Object change listings
++++++++++++++++++++
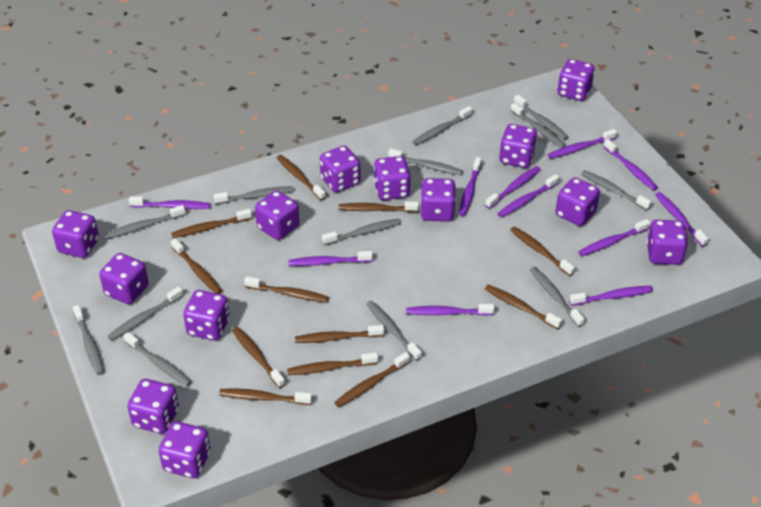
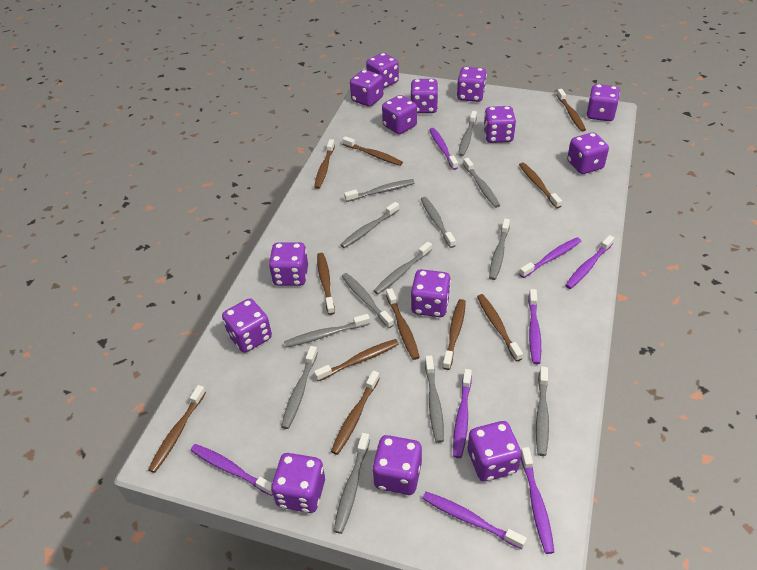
brown toothbrush: 12 -> 11
purple dice: 13 -> 14
purple toothbrush: 11 -> 8

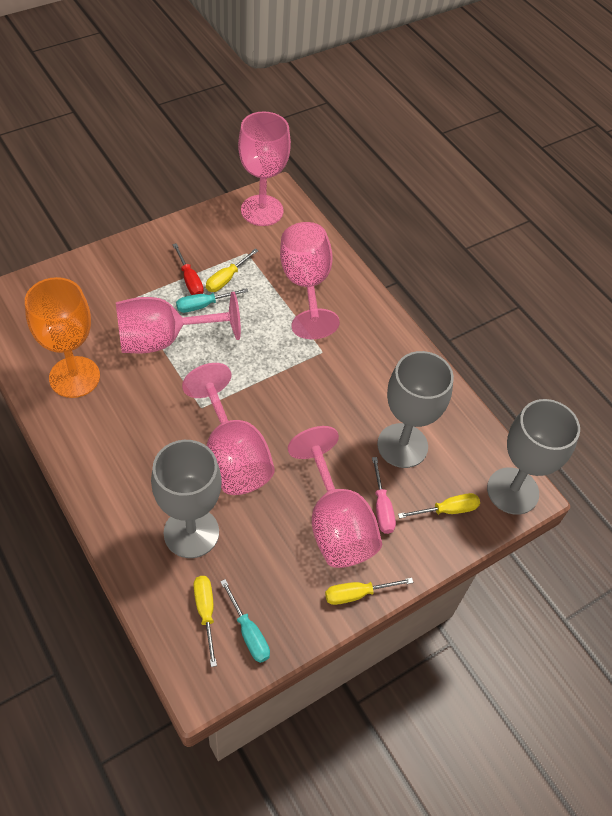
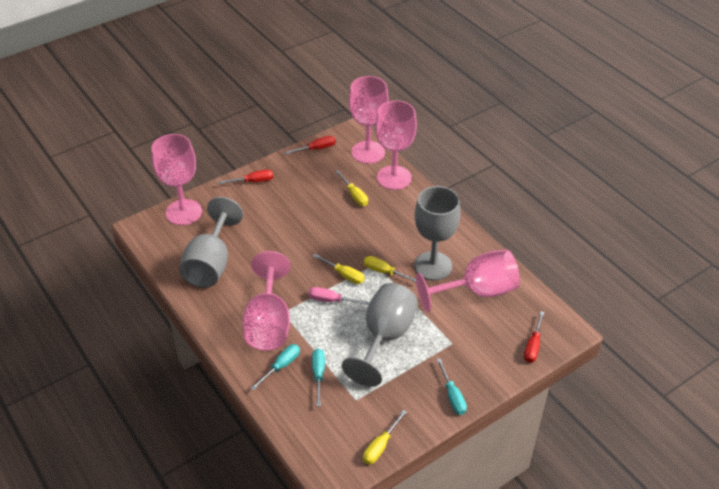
orange goblet: 1 -> 0
red screwdriver: 1 -> 3
turquoise screwdriver: 2 -> 3

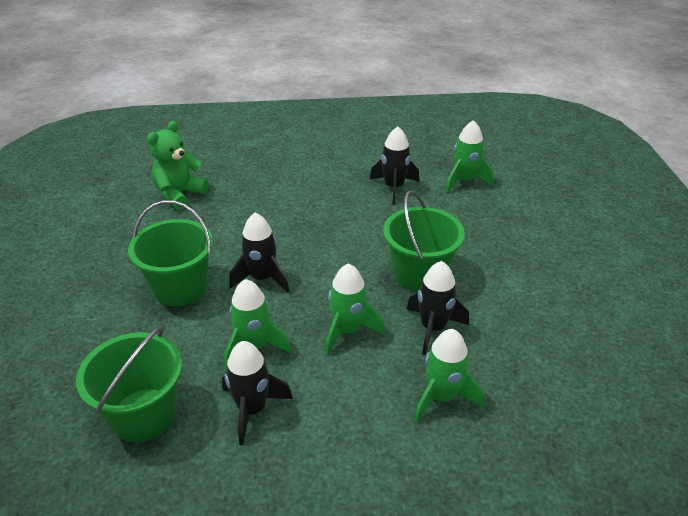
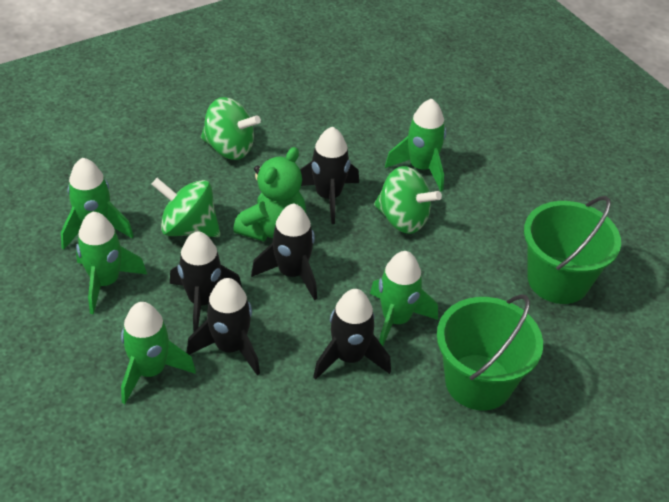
black rocket: 4 -> 5
green bucket: 3 -> 2
green rocket: 4 -> 5
green spinning top: 0 -> 3

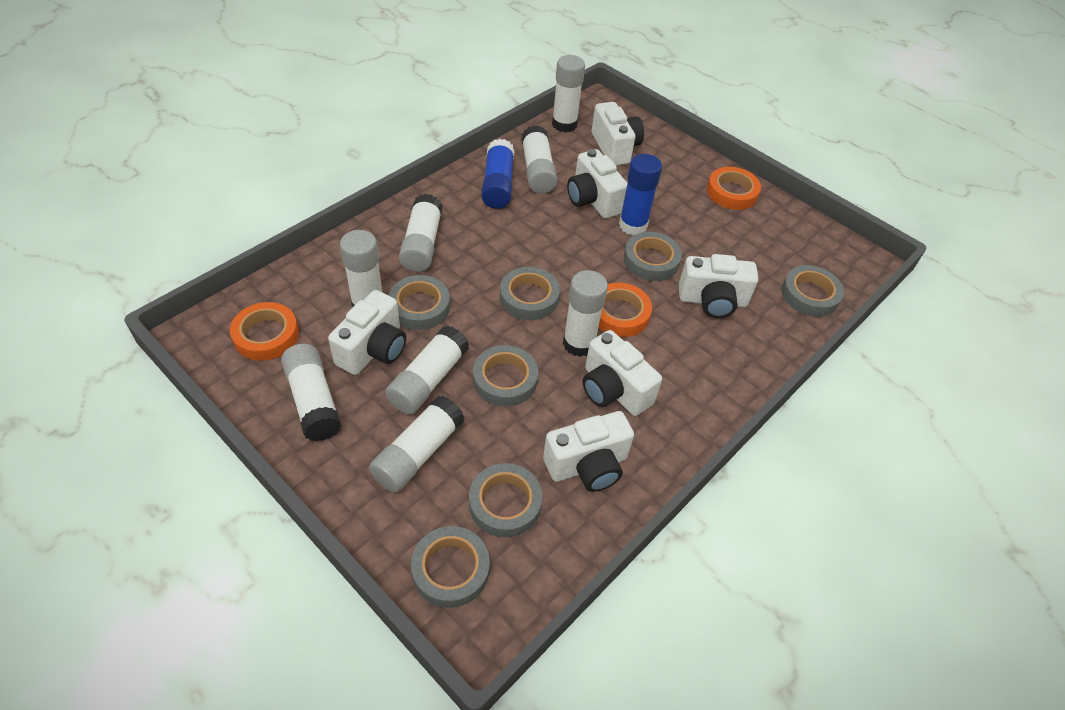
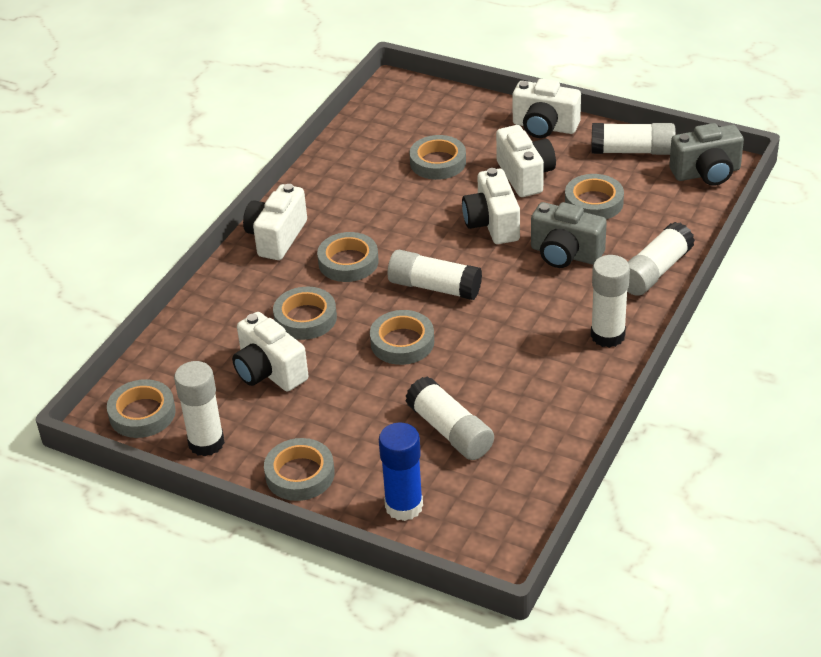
blue glue stick: 2 -> 1
grey camera: 0 -> 2
orange tape: 3 -> 0
white camera: 6 -> 5
white glue stick: 8 -> 6

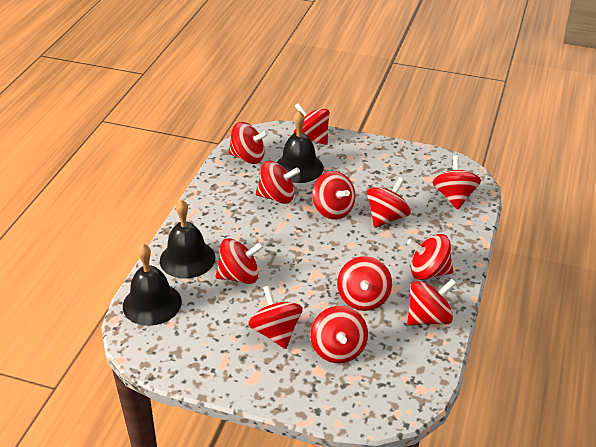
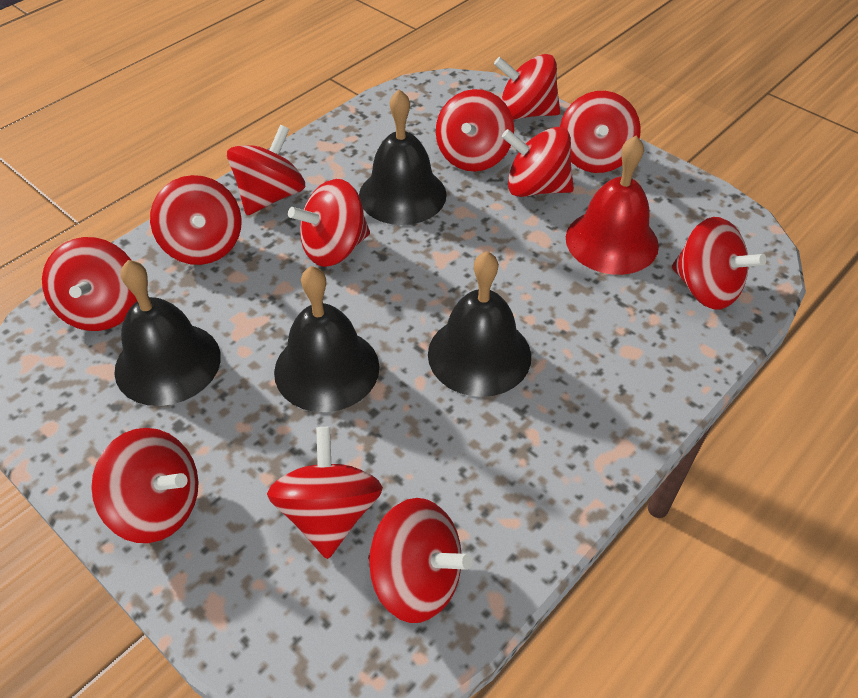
black bell: 3 -> 4
red bell: 0 -> 1

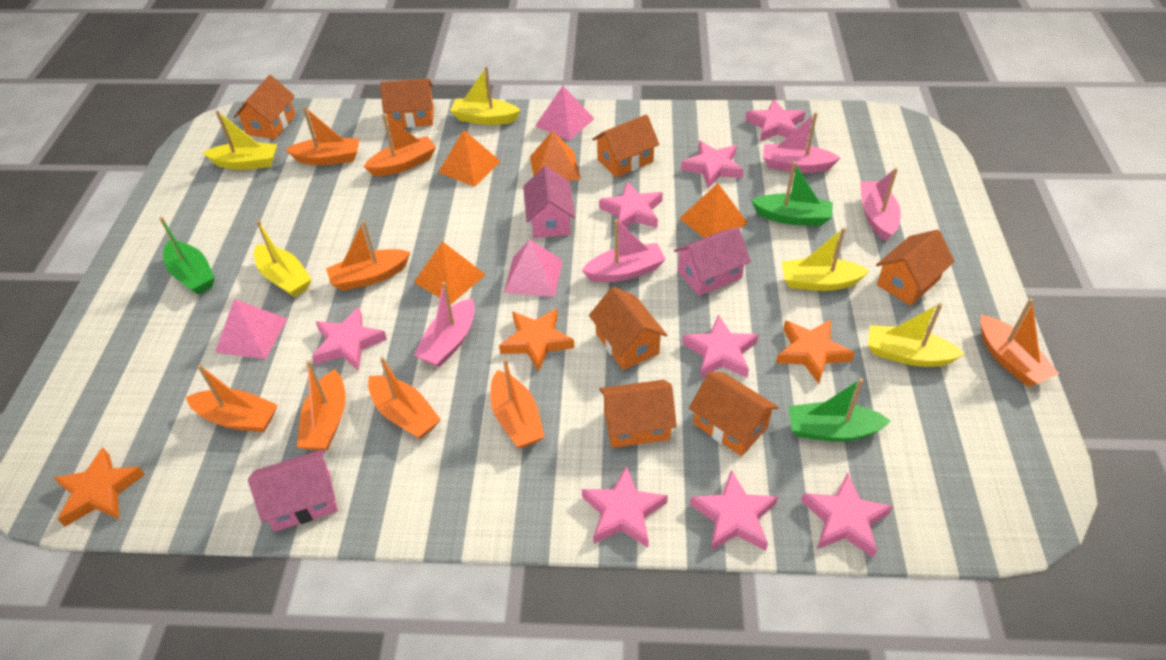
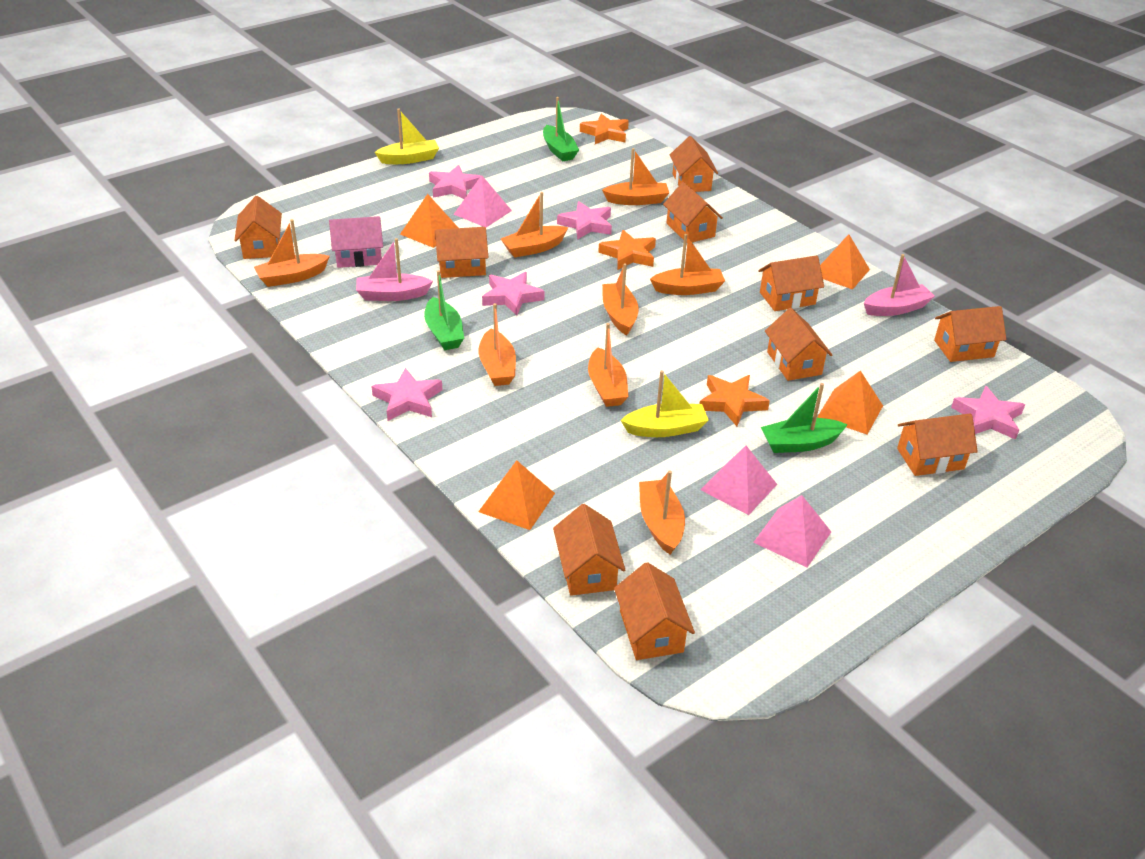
orange house: 7 -> 10
pink boat: 4 -> 2
pink house: 3 -> 1
pink star: 8 -> 5
yellow boat: 5 -> 2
++++++++++++++++++++
:: PROBLEM DETAILS ::
Type out the data above once more, exactly, with no images included.

:: RESPONSE BOX ::
brown toothbrush: 12 -> 11
purple dice: 13 -> 14
purple toothbrush: 11 -> 8

orange goblet: 1 -> 0
red screwdriver: 1 -> 3
turquoise screwdriver: 2 -> 3

black rocket: 4 -> 5
green bucket: 3 -> 2
green rocket: 4 -> 5
green spinning top: 0 -> 3

blue glue stick: 2 -> 1
grey camera: 0 -> 2
orange tape: 3 -> 0
white camera: 6 -> 5
white glue stick: 8 -> 6

black bell: 3 -> 4
red bell: 0 -> 1

orange house: 7 -> 10
pink boat: 4 -> 2
pink house: 3 -> 1
pink star: 8 -> 5
yellow boat: 5 -> 2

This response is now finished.